##### Data under study #####

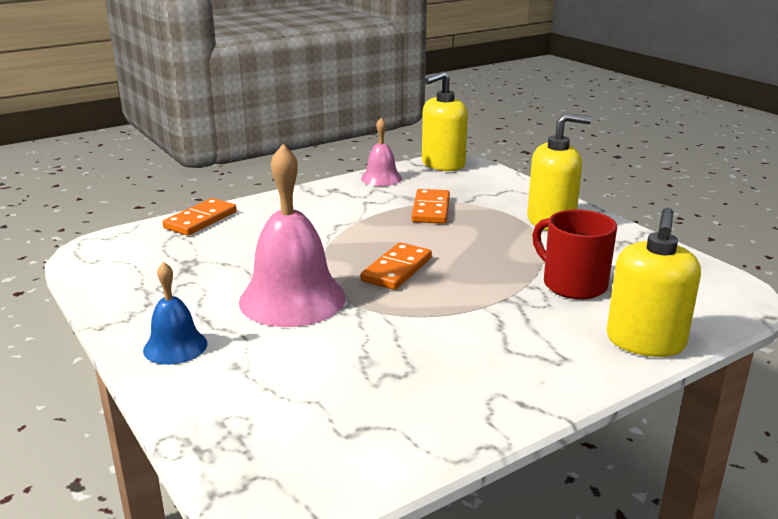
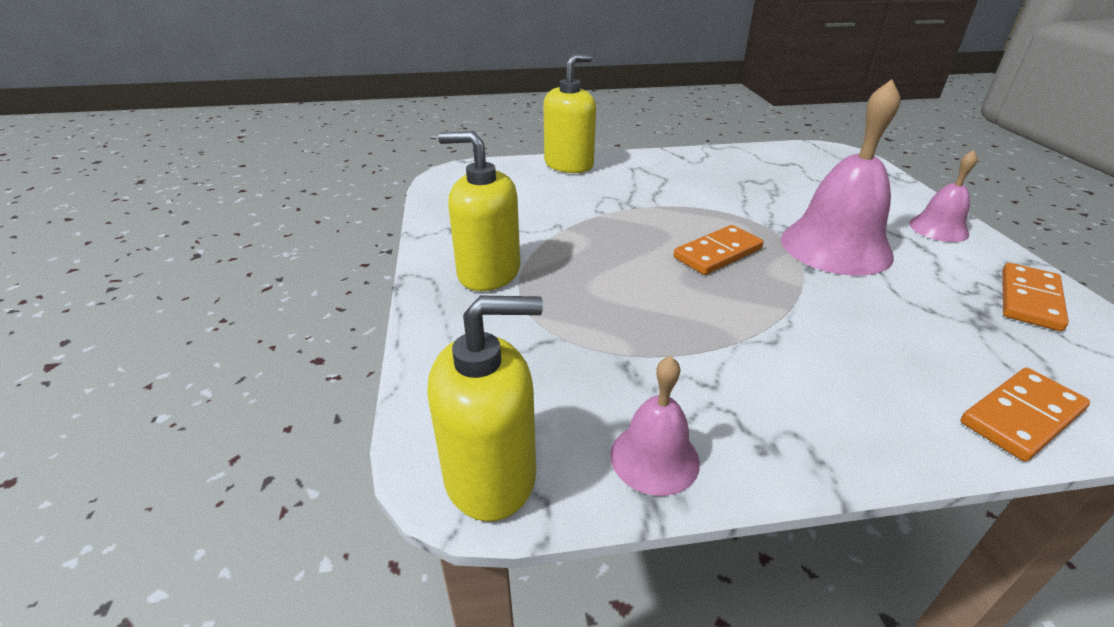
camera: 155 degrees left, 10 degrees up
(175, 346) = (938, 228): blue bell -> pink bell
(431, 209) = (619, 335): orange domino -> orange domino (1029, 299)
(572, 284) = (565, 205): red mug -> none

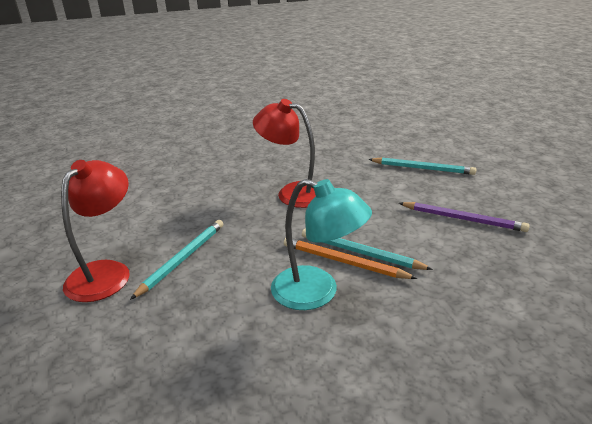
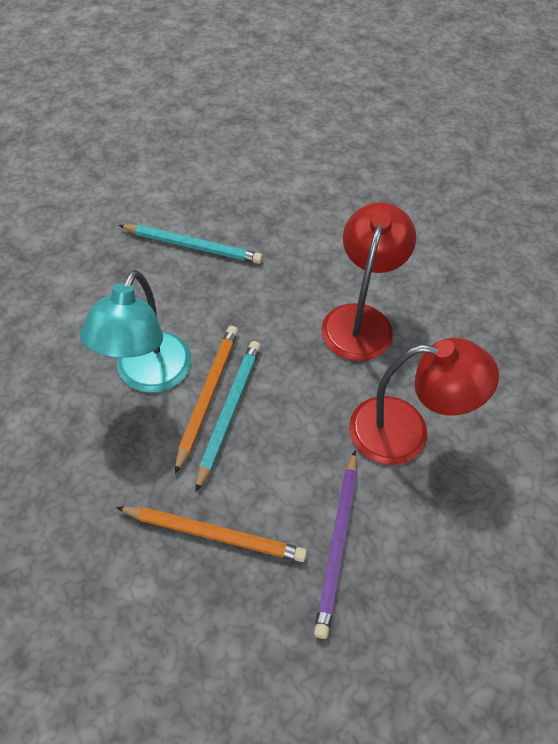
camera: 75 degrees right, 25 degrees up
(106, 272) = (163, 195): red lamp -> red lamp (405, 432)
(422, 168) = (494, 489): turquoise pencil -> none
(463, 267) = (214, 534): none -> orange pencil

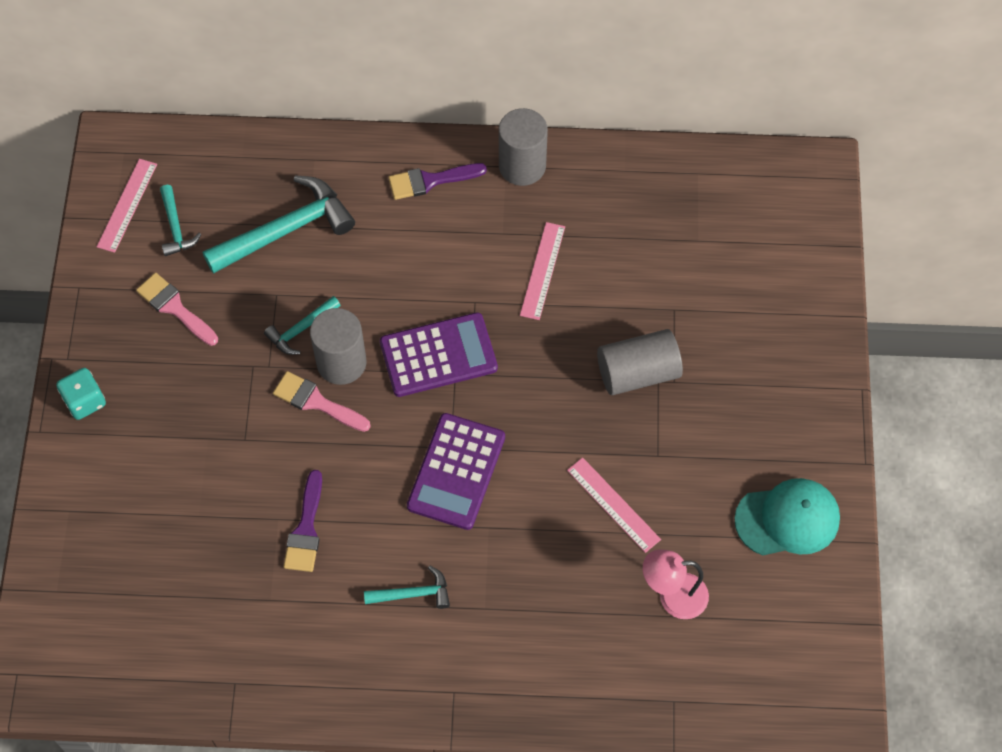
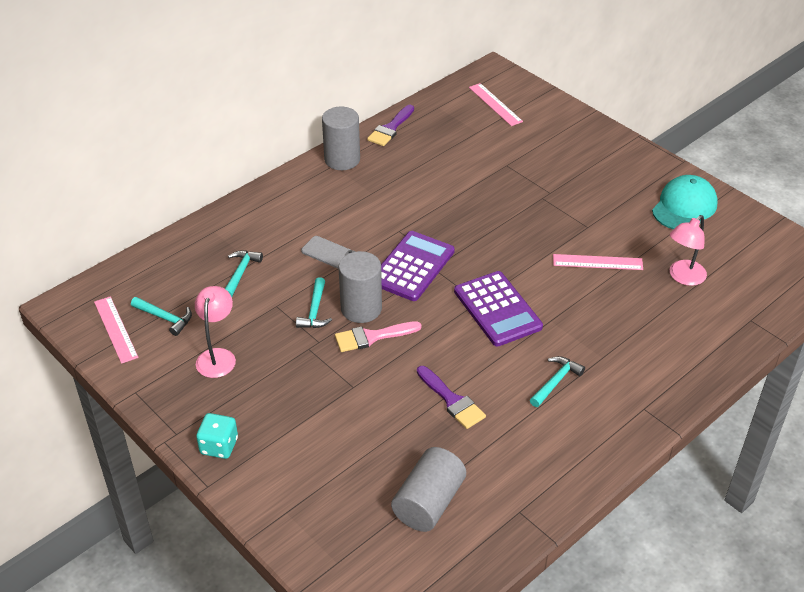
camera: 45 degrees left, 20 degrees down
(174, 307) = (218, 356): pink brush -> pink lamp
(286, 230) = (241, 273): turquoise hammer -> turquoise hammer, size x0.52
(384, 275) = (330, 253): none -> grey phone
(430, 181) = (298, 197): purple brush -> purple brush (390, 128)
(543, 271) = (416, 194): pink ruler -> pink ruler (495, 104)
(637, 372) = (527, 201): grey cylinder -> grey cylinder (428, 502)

#####

Task item
Please transcribe all of the entries word for word, with the pictures left out.

Result below
camera: 155 degrees left, 10 degrees up
(175, 346) = (938, 228): blue bell -> pink bell
(431, 209) = (619, 335): orange domino -> orange domino (1029, 299)
(572, 284) = (565, 205): red mug -> none

camera: 75 degrees right, 25 degrees up
(106, 272) = (163, 195): red lamp -> red lamp (405, 432)
(422, 168) = (494, 489): turquoise pencil -> none
(463, 267) = (214, 534): none -> orange pencil

camera: 45 degrees left, 20 degrees down
(174, 307) = (218, 356): pink brush -> pink lamp
(286, 230) = (241, 273): turquoise hammer -> turquoise hammer, size x0.52
(384, 275) = (330, 253): none -> grey phone
(430, 181) = (298, 197): purple brush -> purple brush (390, 128)
(543, 271) = (416, 194): pink ruler -> pink ruler (495, 104)
(637, 372) = (527, 201): grey cylinder -> grey cylinder (428, 502)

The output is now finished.